PROBLEM STATEMENT:
In the listing below, count every line that contains "COIL". Give nothing but the number.

EXERCISE MATERIAL:

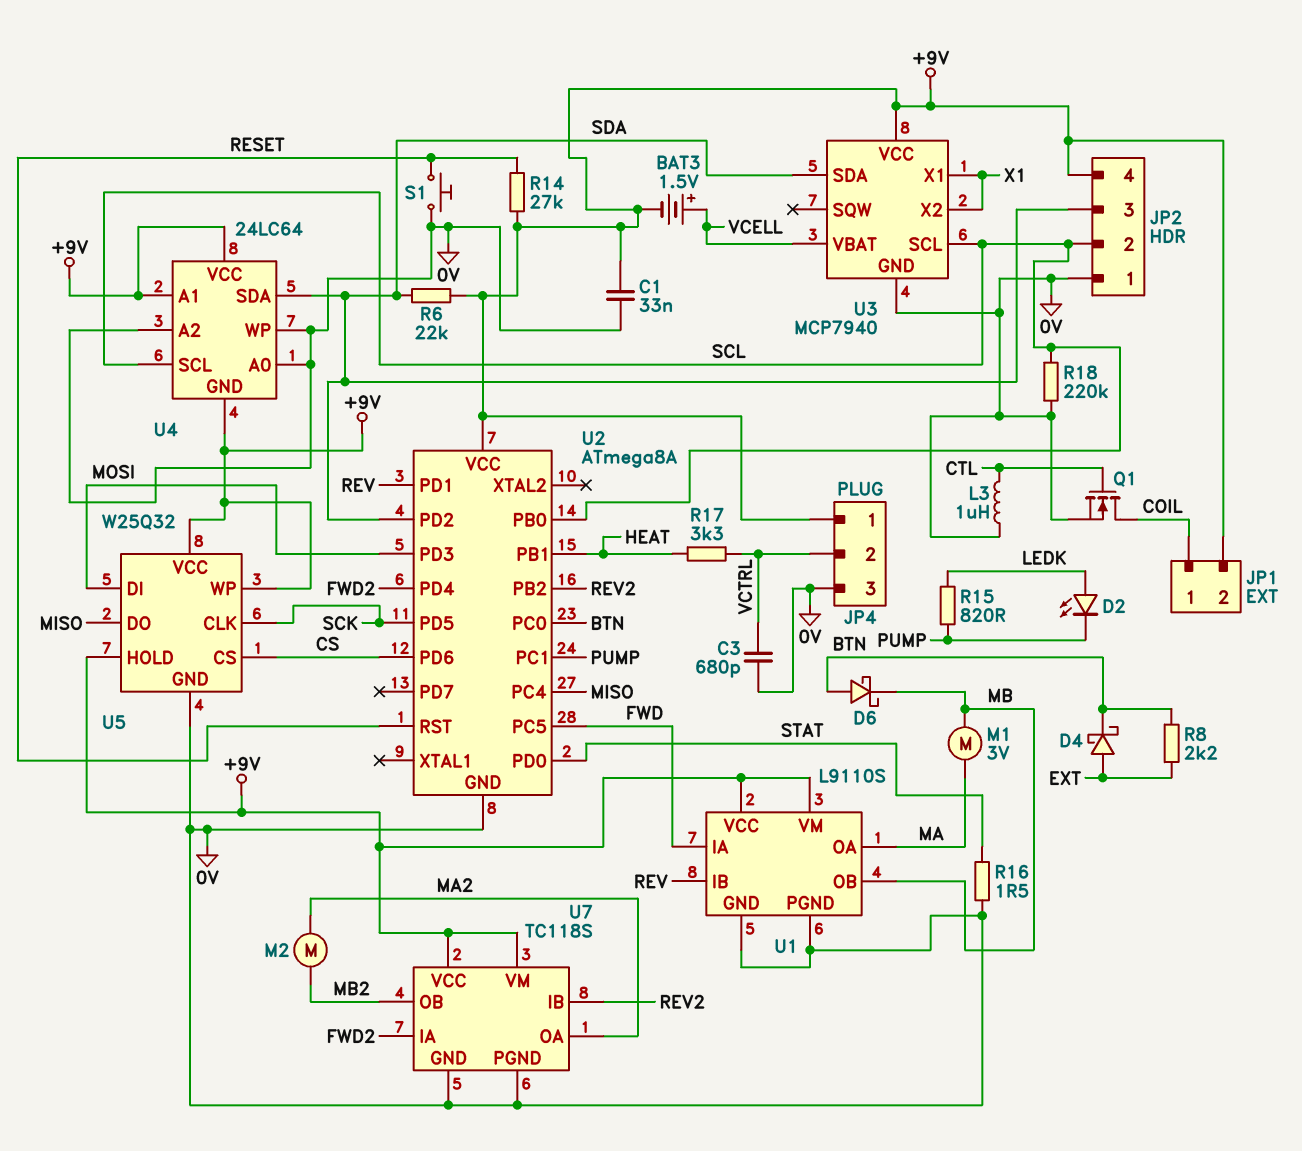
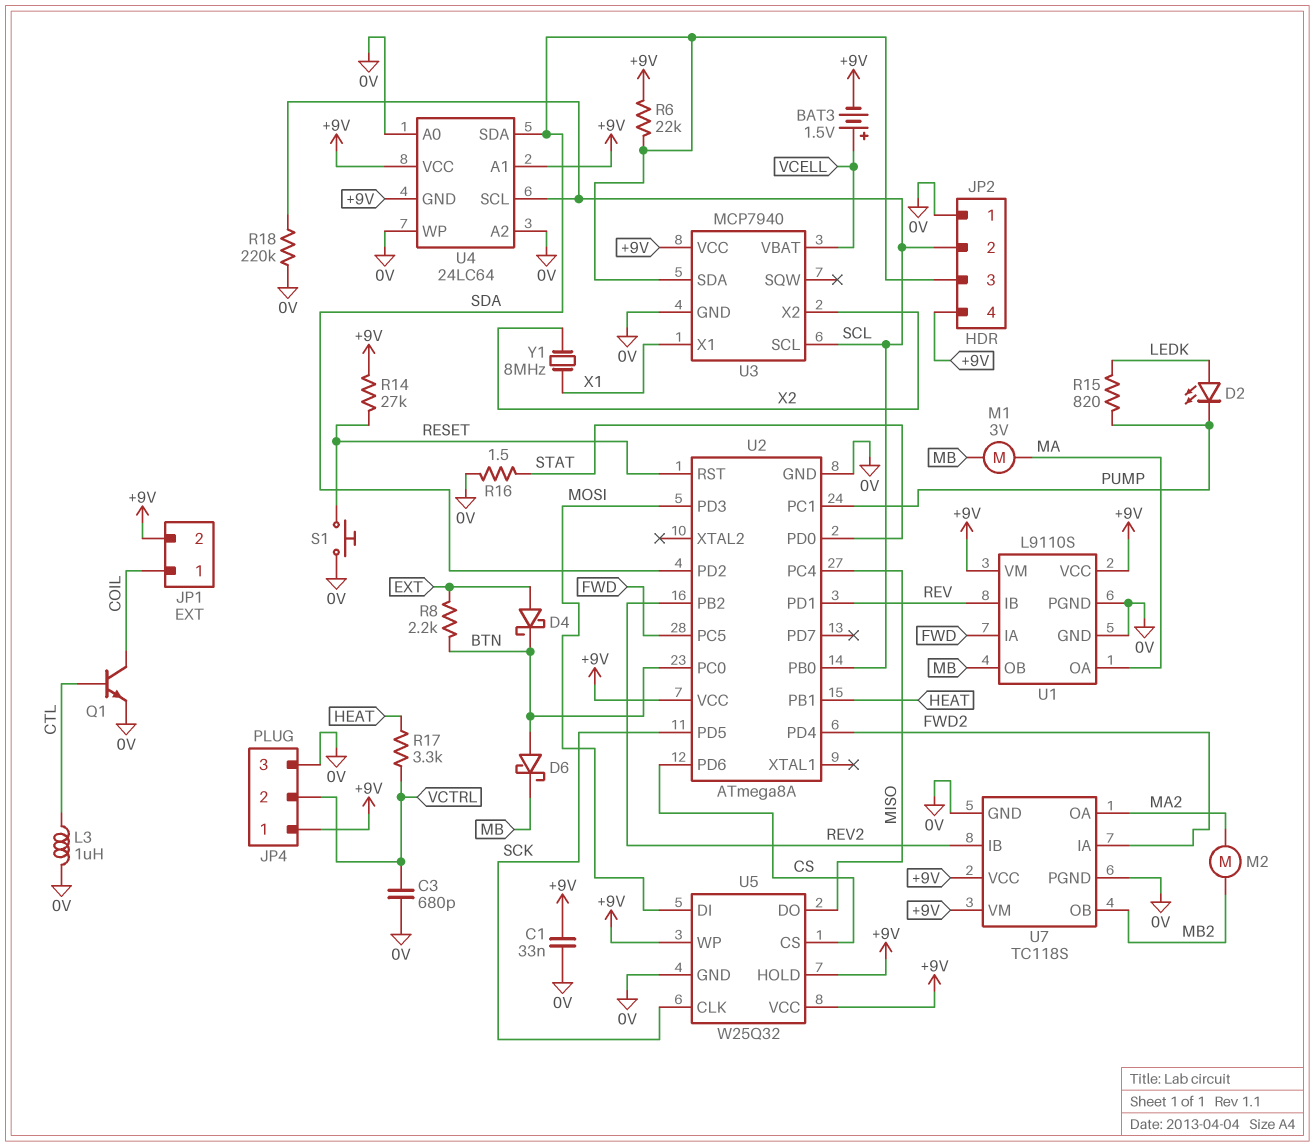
Q1: NMOS (G CTL, D COIL, S 0V) -> NPN (B CTL, C COIL, E 0V)
U3 pin X2: X1 -> X2
Y1: none -> 8MHz (X1, X2)

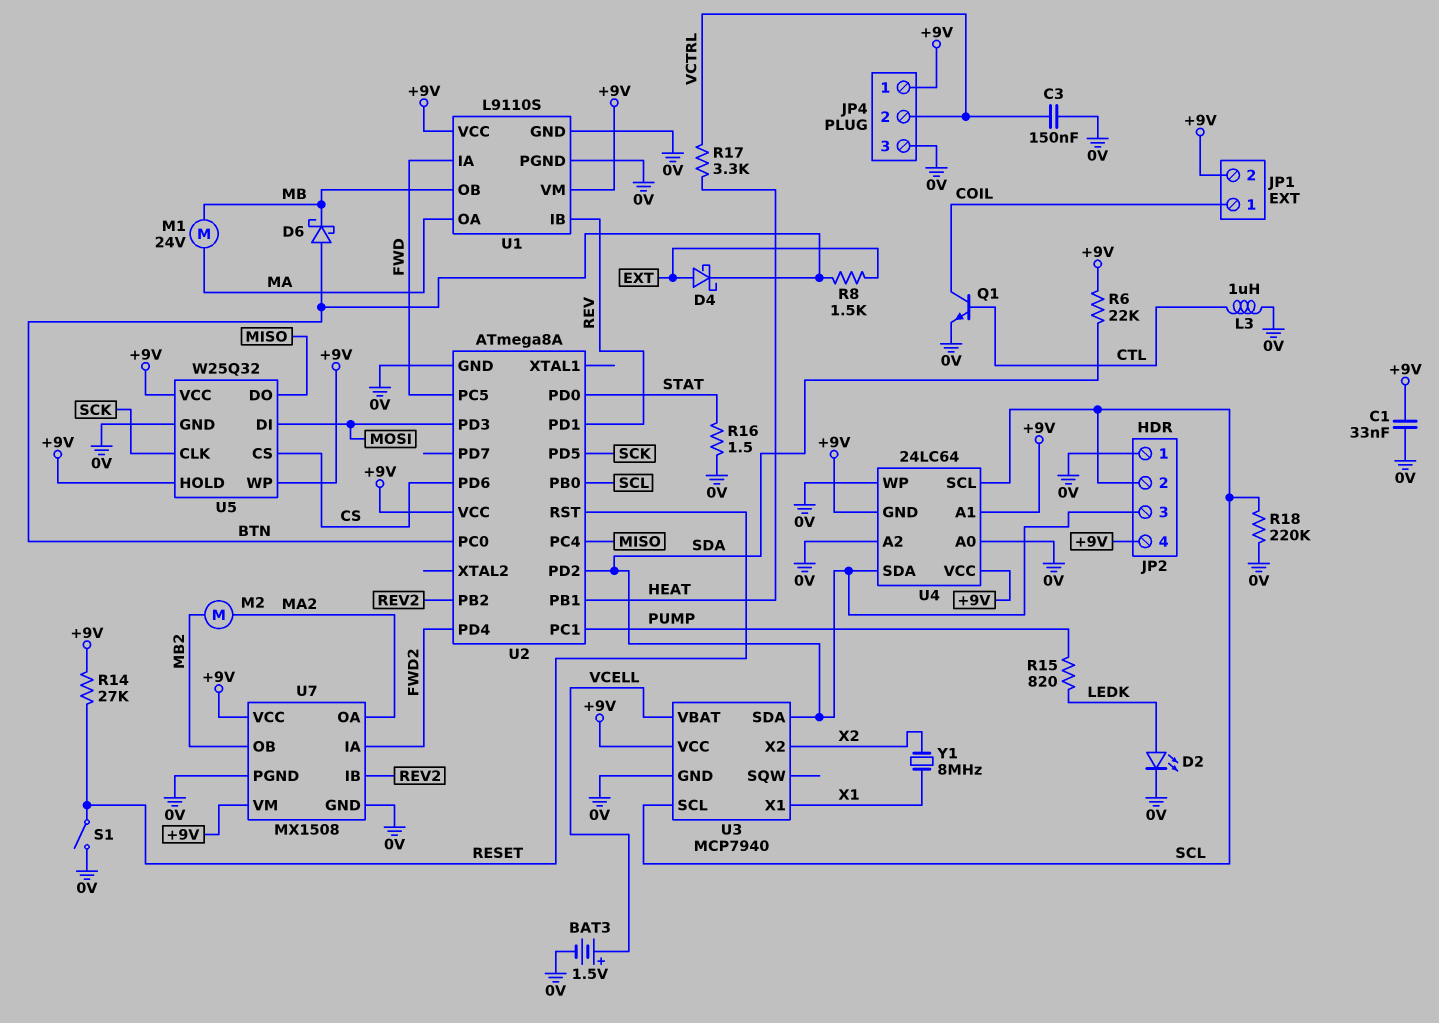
BAT3: 1.5V (plus VCELL, minus +9V) -> 1.5V (plus VCELL, minus 0V)
C3: 680pF (0V, VCTRL) -> 150nF (0V, VCTRL)
D2: LED (A LEDK, K PUMP) -> LED (A LEDK, K 0V)
M1: motor 3V (MA, MB) -> motor 24V (MA, MB)
R8: 2.2k (BTN, EXT) -> 1.5k (BTN, EXT)
S1: button (0V, RESET) -> switch (0V, RESET)
U7: TC118S -> MX1508

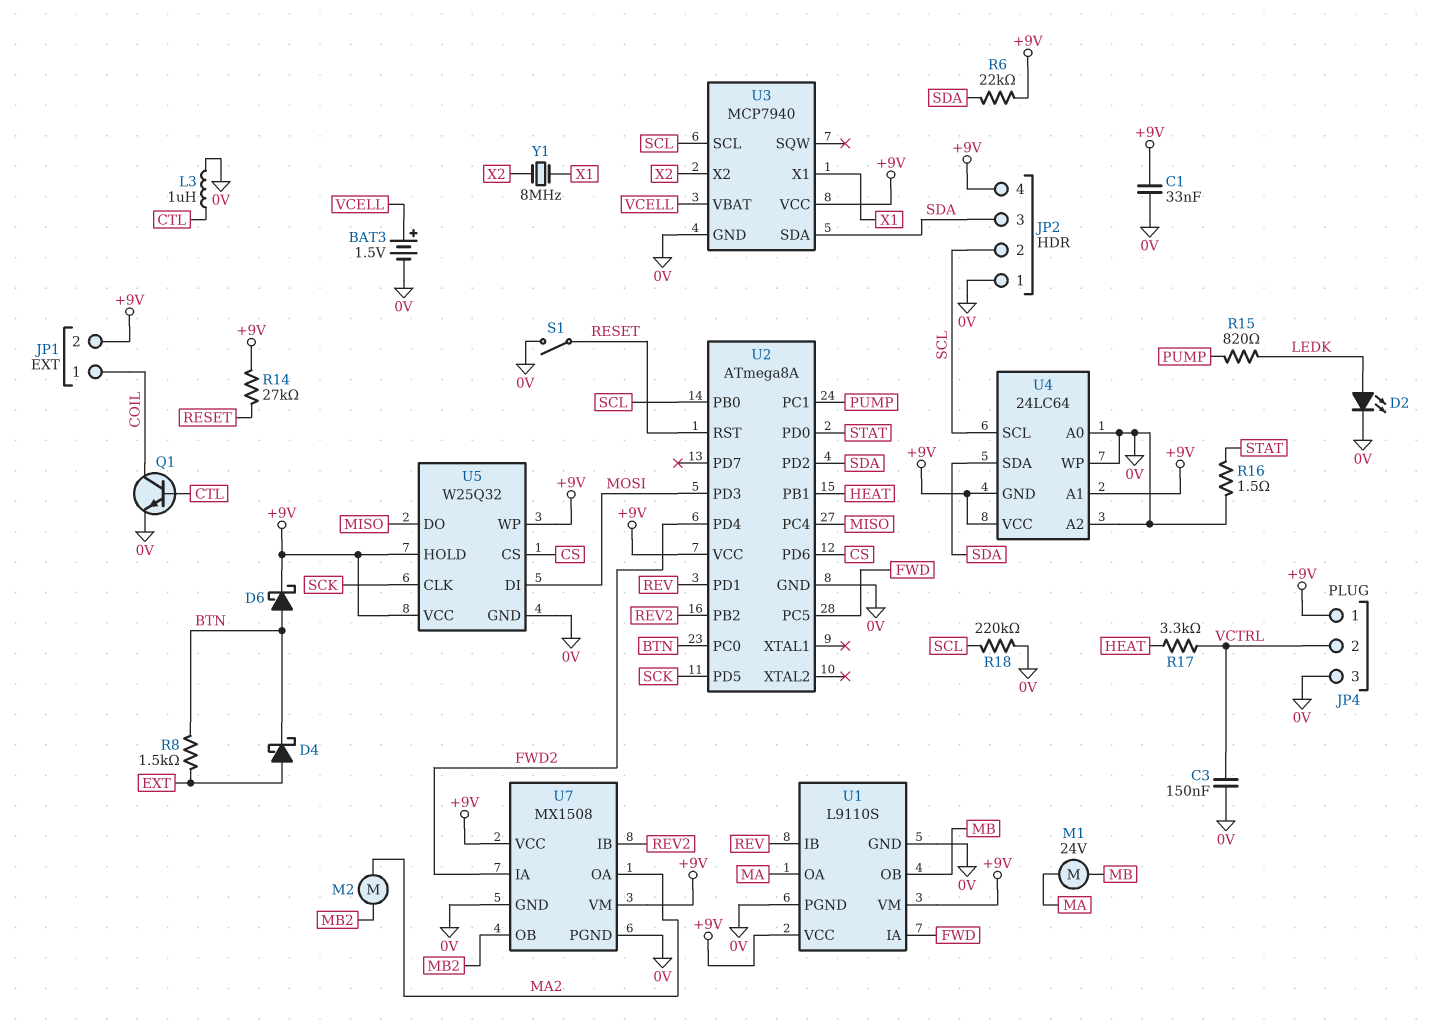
D6: schottky (A BTN, K MB) -> schottky (A BTN, K +9V)

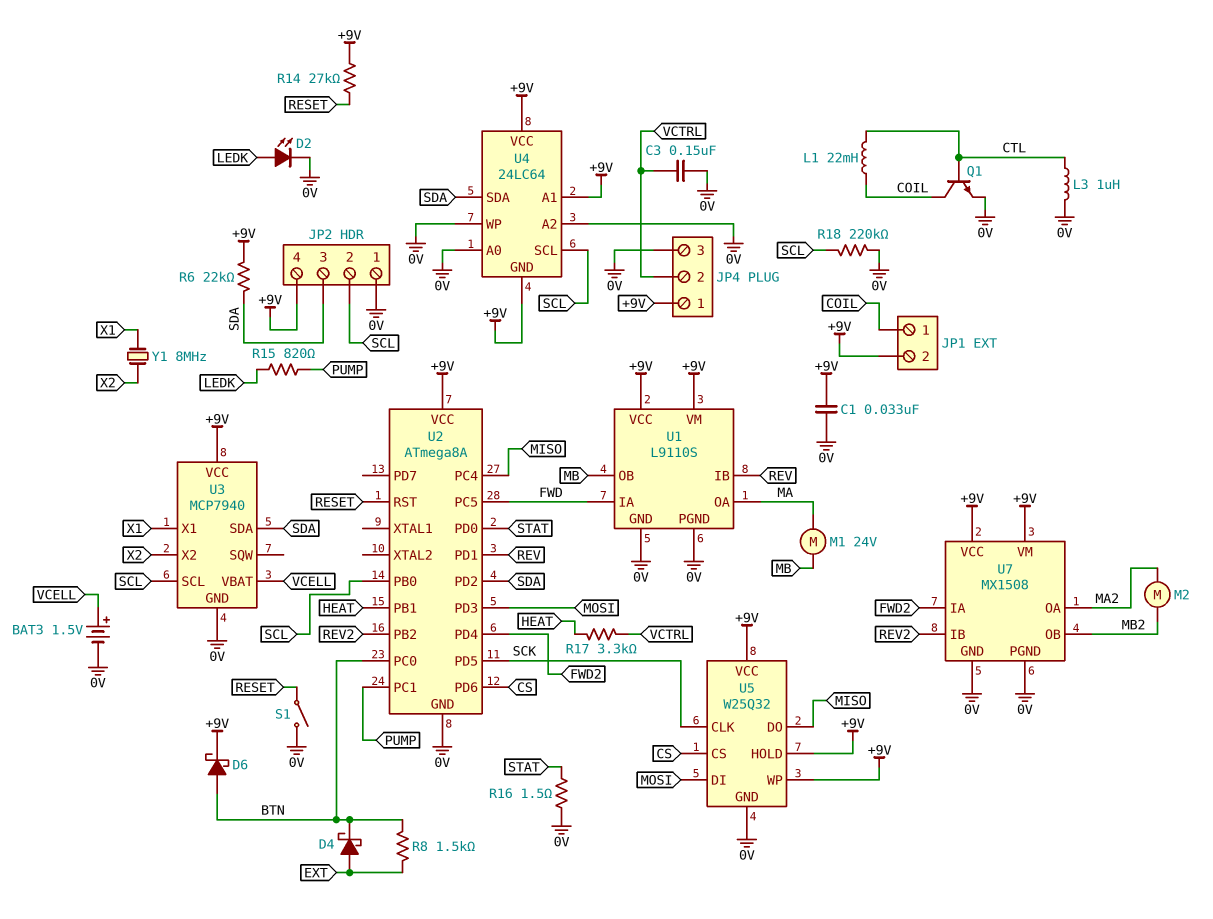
L1: none -> 22mH (COIL, CTL)

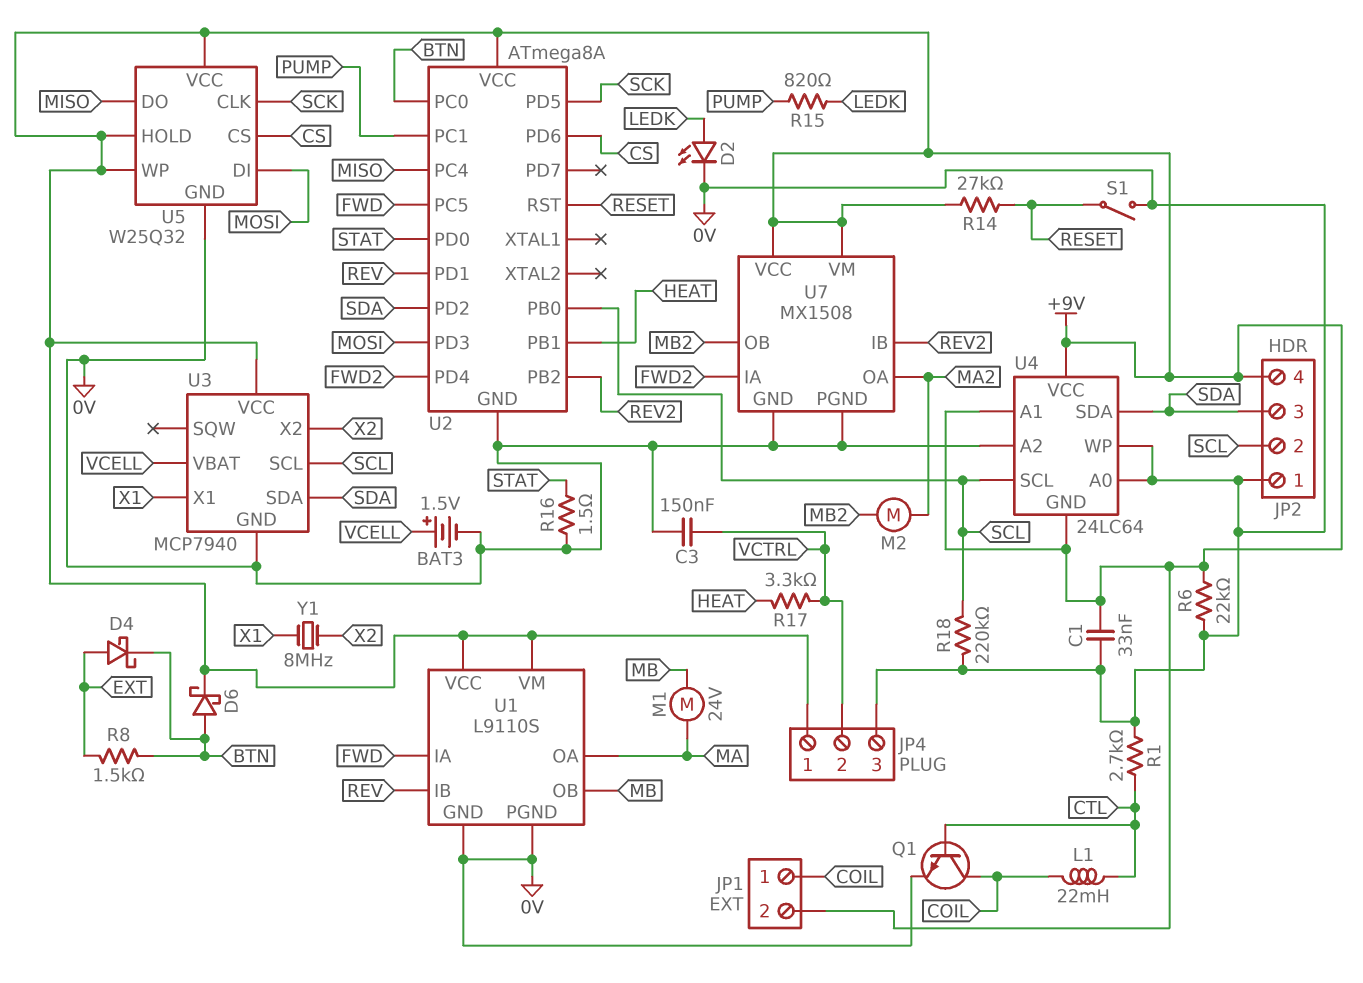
L3: 1uH (0V, CTL) -> none
R1: none -> 2.7k (0V, CTL)
R6: 22k (+9V, SDA) -> 22k (+9V, 0V)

THE COMPLETED TASK:
2